→ **WORK INSTRUCTIONS**
Copy every line of the listing word for word, but omit the pictures from your answer.

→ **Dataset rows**
┏━━
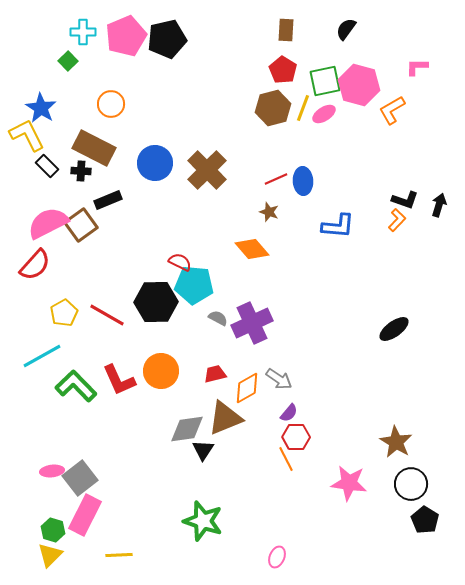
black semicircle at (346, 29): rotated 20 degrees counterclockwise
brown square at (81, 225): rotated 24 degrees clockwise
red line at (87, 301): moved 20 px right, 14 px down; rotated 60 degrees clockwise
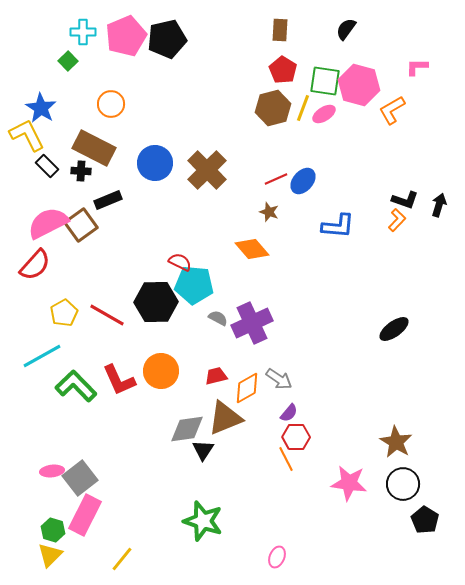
brown rectangle at (286, 30): moved 6 px left
green square at (325, 81): rotated 20 degrees clockwise
blue ellipse at (303, 181): rotated 44 degrees clockwise
red trapezoid at (215, 374): moved 1 px right, 2 px down
black circle at (411, 484): moved 8 px left
yellow line at (119, 555): moved 3 px right, 4 px down; rotated 48 degrees counterclockwise
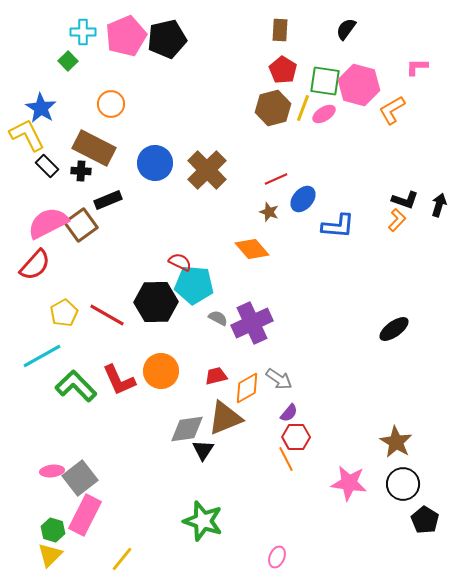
┗━━
→ **SOLUTION FOR THIS PROBLEM**
black semicircle at (346, 29): rotated 20 degrees counterclockwise
brown square at (81, 225): rotated 24 degrees clockwise
red line at (87, 301): moved 20 px right, 14 px down; rotated 60 degrees clockwise
brown rectangle at (286, 30): moved 6 px left
green square at (325, 81): rotated 20 degrees clockwise
blue ellipse at (303, 181): rotated 44 degrees clockwise
red trapezoid at (215, 374): moved 1 px right, 2 px down
black circle at (411, 484): moved 8 px left
yellow line at (119, 555): moved 3 px right, 4 px down; rotated 48 degrees counterclockwise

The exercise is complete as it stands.